▶ **EXERCISE DATA**

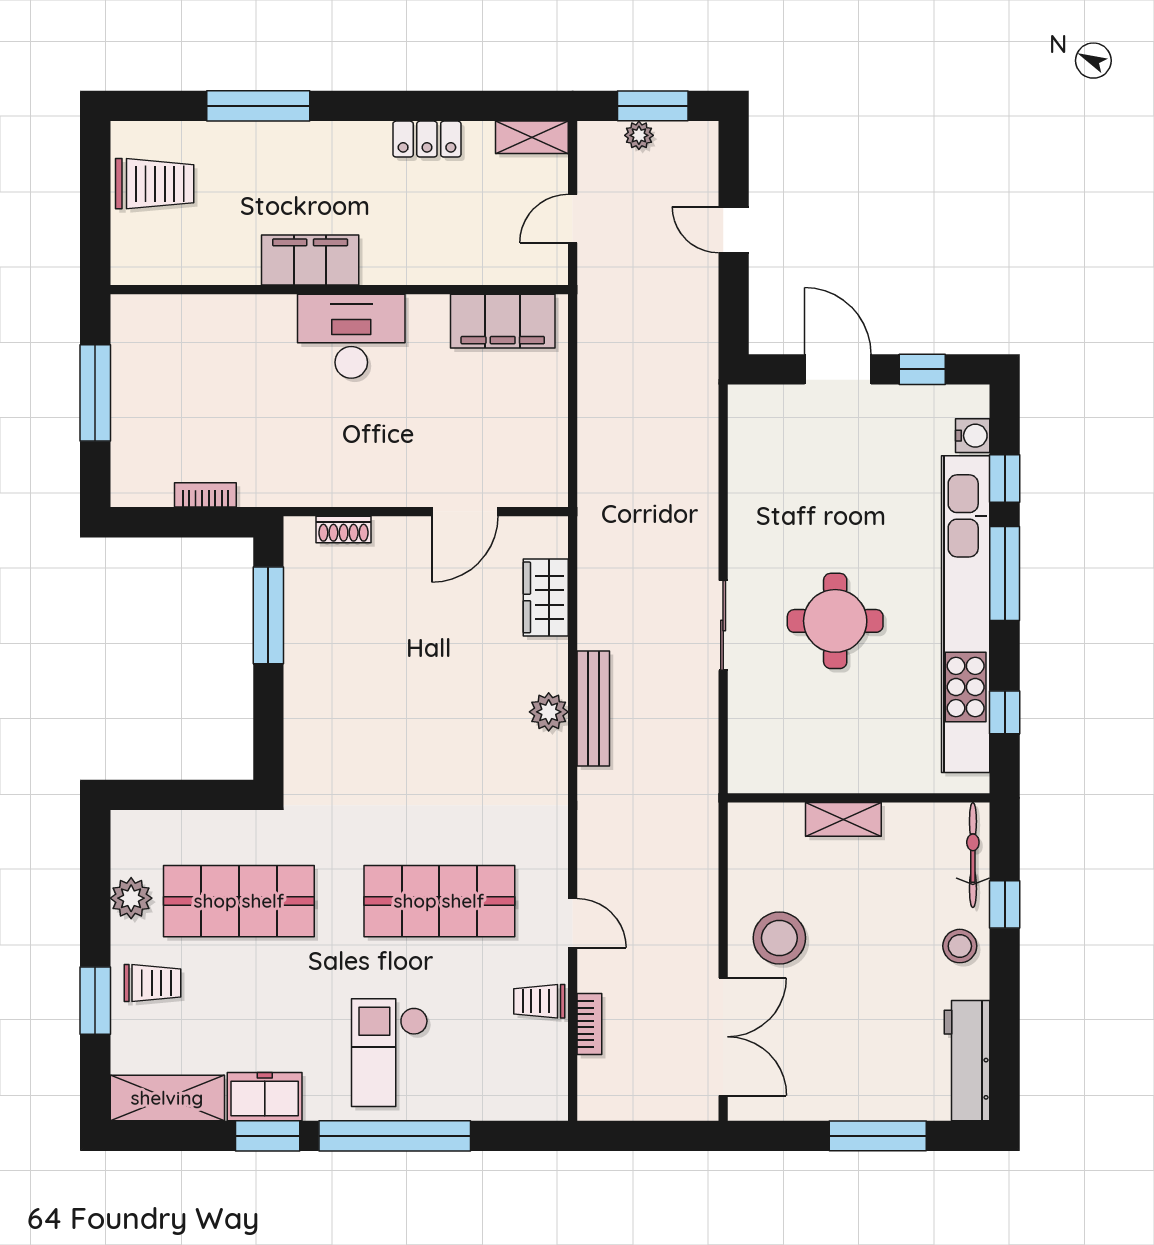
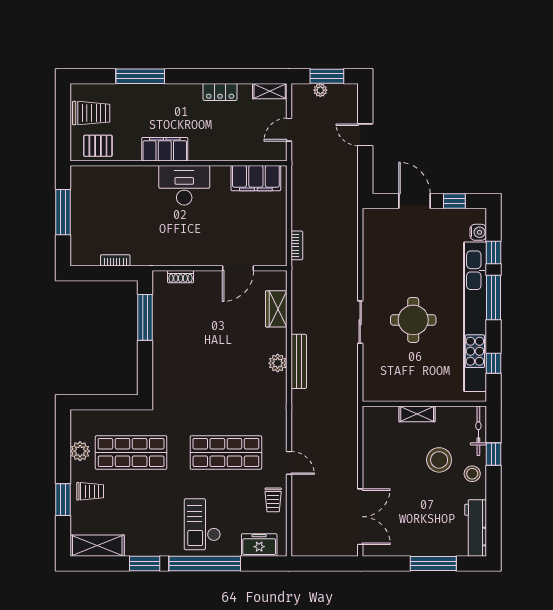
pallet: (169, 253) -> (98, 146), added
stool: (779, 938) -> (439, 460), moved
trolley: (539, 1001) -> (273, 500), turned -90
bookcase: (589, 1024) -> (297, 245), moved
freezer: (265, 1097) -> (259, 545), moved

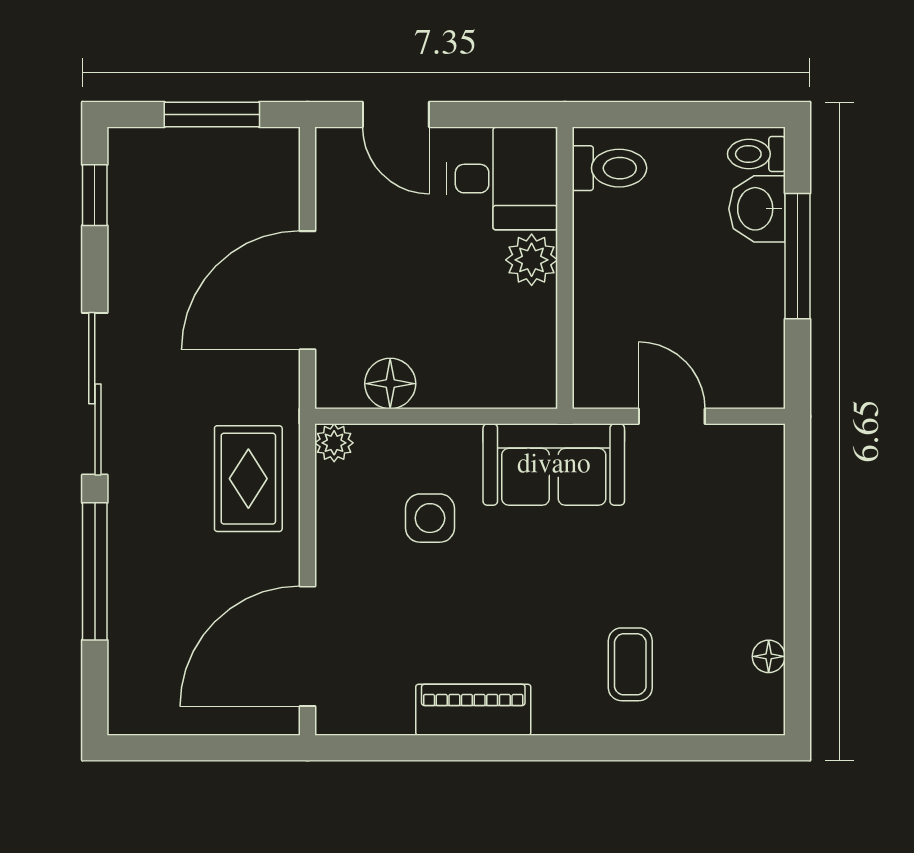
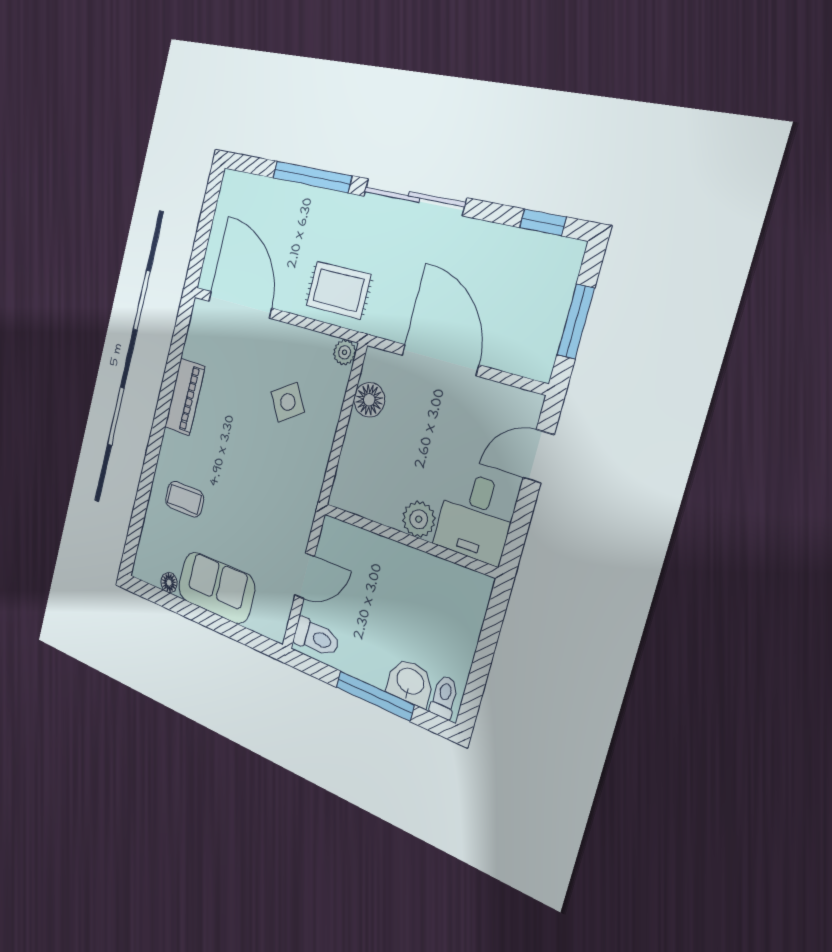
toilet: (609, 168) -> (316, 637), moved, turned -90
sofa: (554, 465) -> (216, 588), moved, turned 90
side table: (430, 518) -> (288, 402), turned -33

---

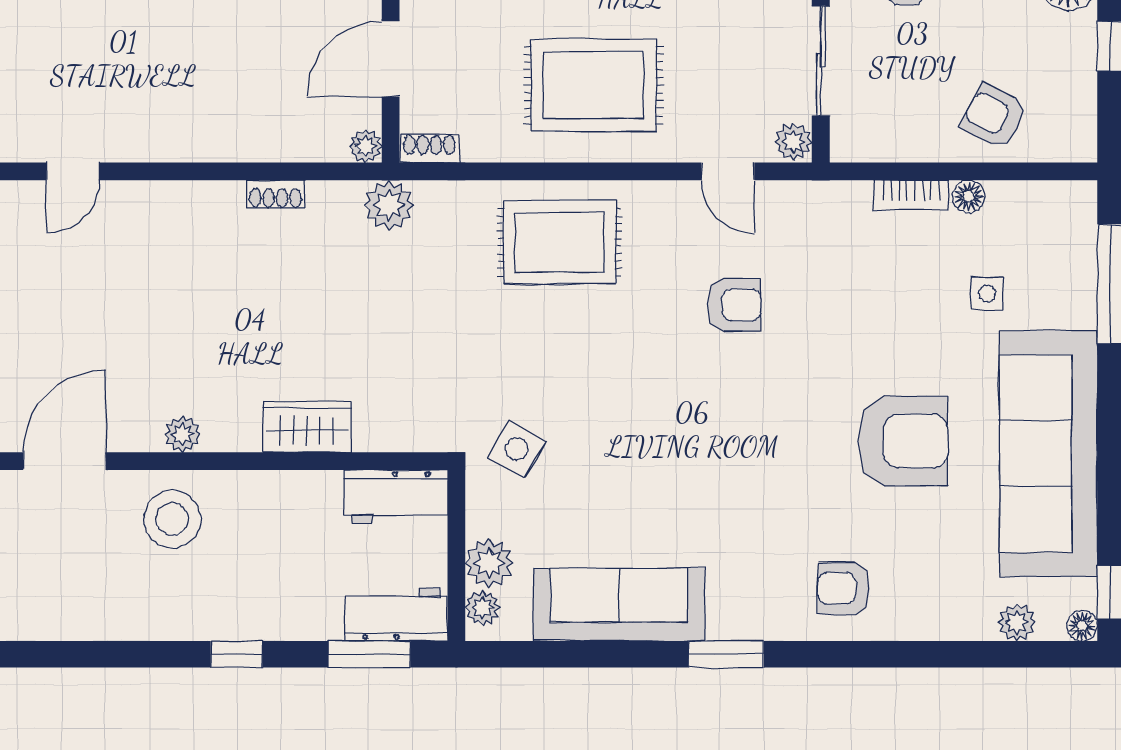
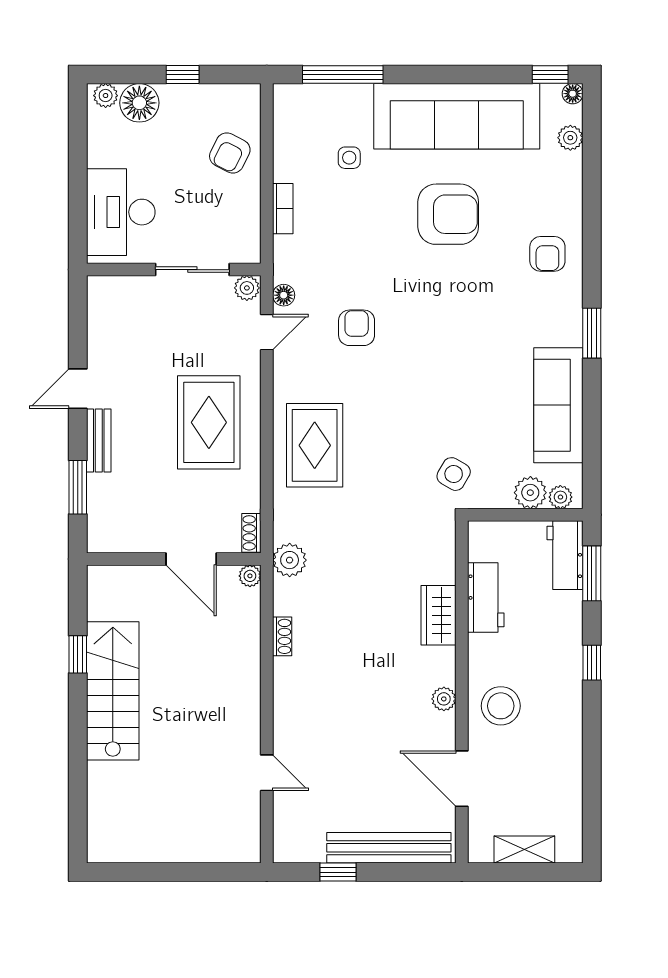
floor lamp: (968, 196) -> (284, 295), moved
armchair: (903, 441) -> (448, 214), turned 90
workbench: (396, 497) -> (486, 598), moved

▶ **DESCRIPTION OF THE TASK**
Repeat the lines above exactly, beginning with the one containing "stool: (779, 938) -> (439, 460), moved" and finishing with the one containing "sofa: (554, 465)". No pictures belong in the copy.

▶ **REPLY**
stool: (779, 938) -> (439, 460), moved
trolley: (539, 1001) -> (273, 500), turned -90
bookcase: (589, 1024) -> (297, 245), moved
freezer: (265, 1097) -> (259, 545), moved

toilet: (609, 168) -> (316, 637), moved, turned -90
sofa: (554, 465) -> (216, 588), moved, turned 90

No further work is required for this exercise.